• [ABOUT THIS TASK] Please copy out the entries below exactly, beginning with the line that contains "D3: diode 1N4007 (A J2/1, K 3V3) -> none" and ending with the line that contains "IC2: NAND 74HC00", and include nothing outside that span.

• [RECORDS SUPPLIED]
------------------------------

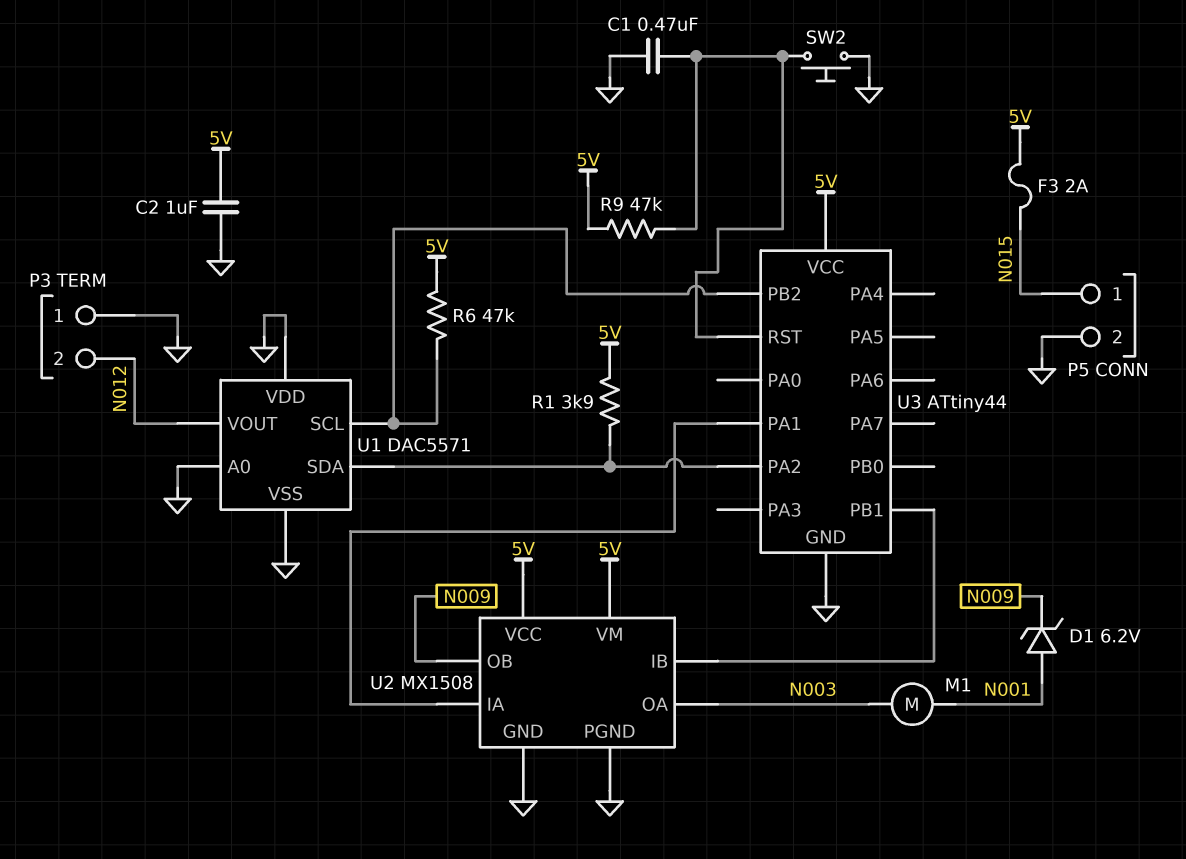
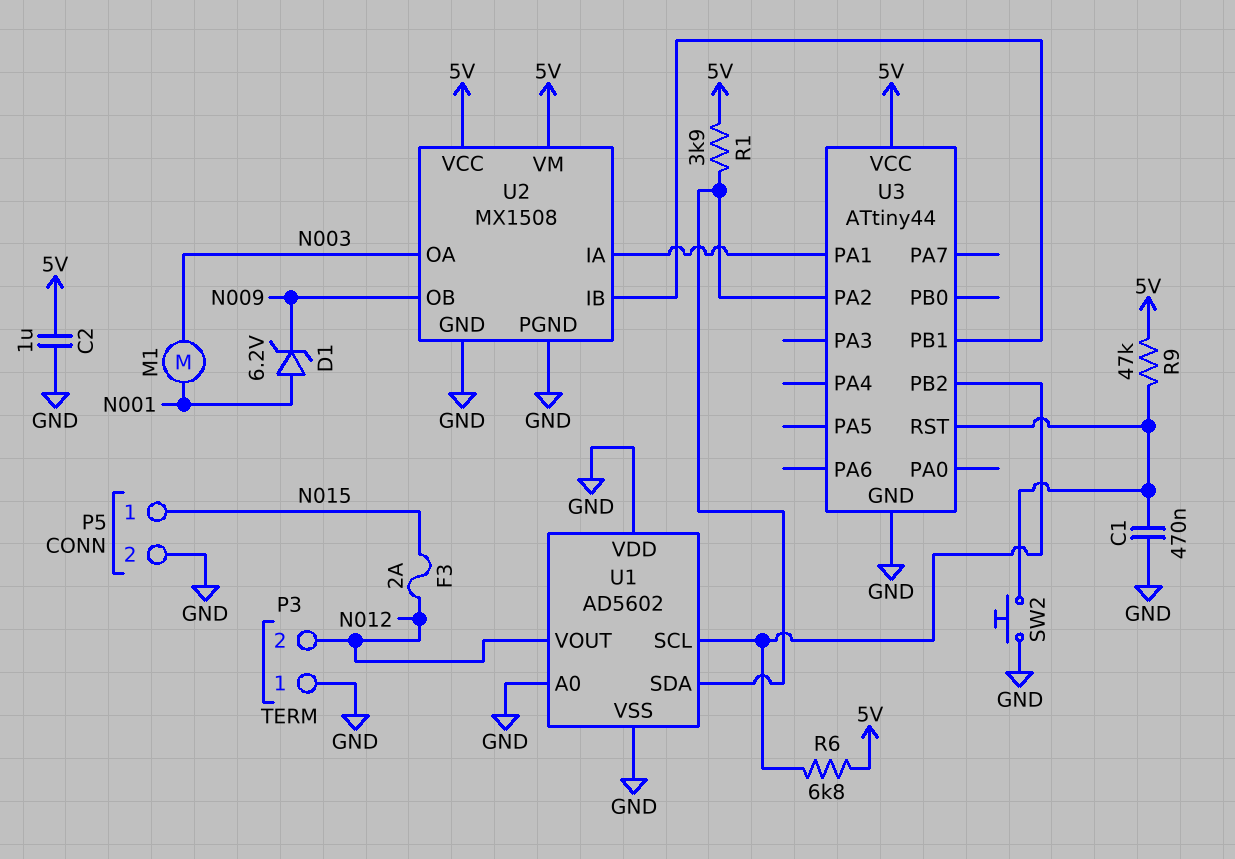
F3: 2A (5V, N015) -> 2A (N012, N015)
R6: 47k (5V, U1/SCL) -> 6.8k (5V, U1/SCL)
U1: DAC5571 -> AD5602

------------------------------

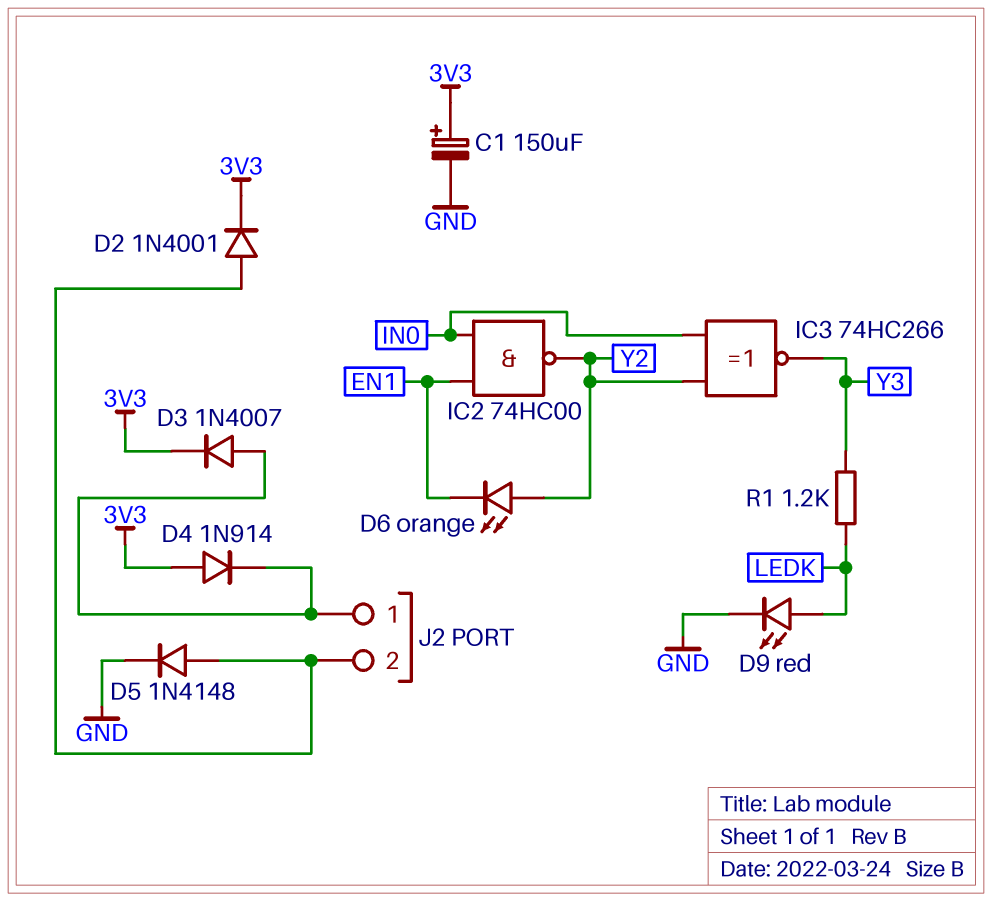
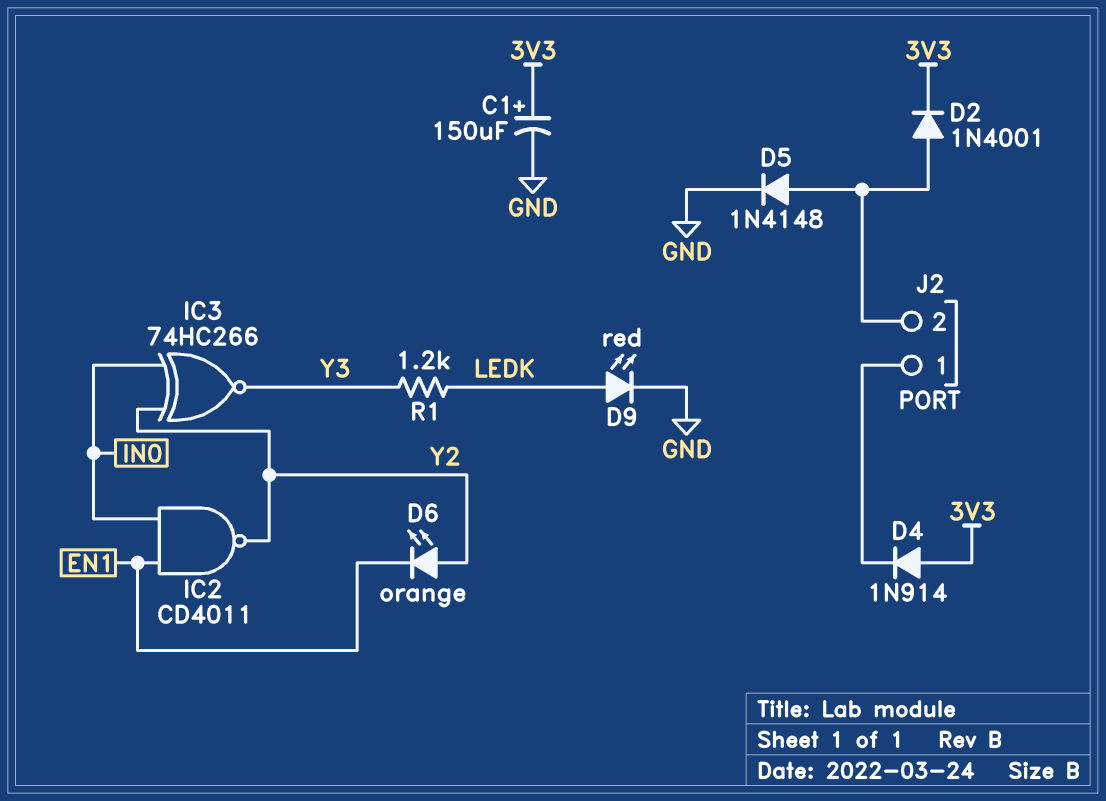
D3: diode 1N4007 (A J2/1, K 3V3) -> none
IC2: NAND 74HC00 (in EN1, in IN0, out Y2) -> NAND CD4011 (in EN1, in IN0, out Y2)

------------------------------

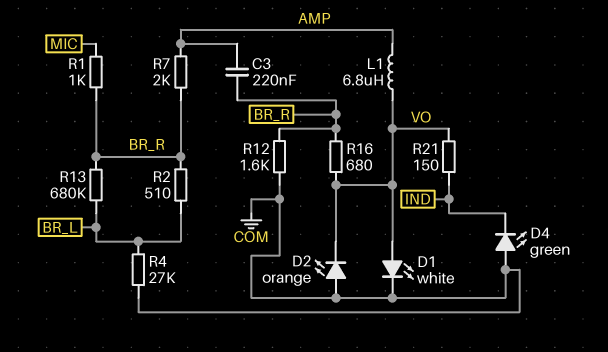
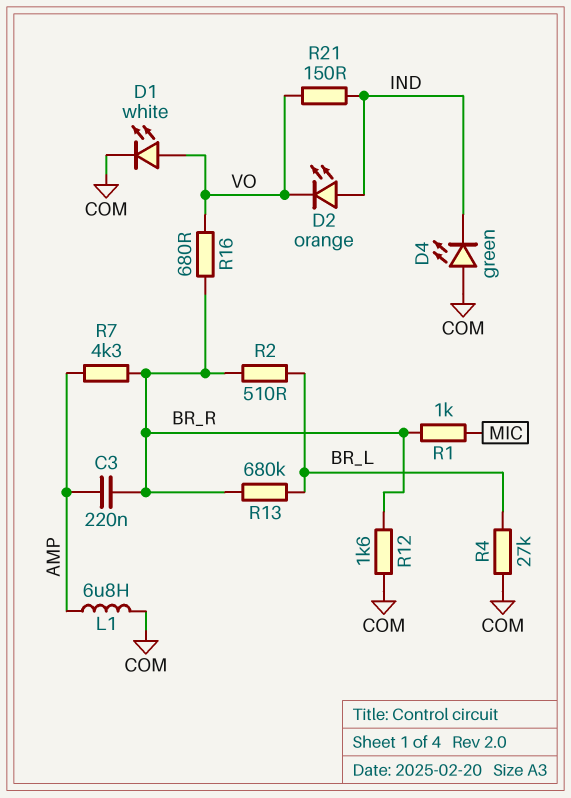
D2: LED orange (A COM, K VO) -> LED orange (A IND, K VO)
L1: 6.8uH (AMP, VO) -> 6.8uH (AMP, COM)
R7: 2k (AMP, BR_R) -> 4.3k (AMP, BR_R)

------------------------------

• [RESPONSE TO THE TASK]
D3: diode 1N4007 (A J2/1, K 3V3) -> none
IC2: NAND 74HC00 (in EN1, in IN0, out Y2) -> NAND CD4011 (in EN1, in IN0, out Y2)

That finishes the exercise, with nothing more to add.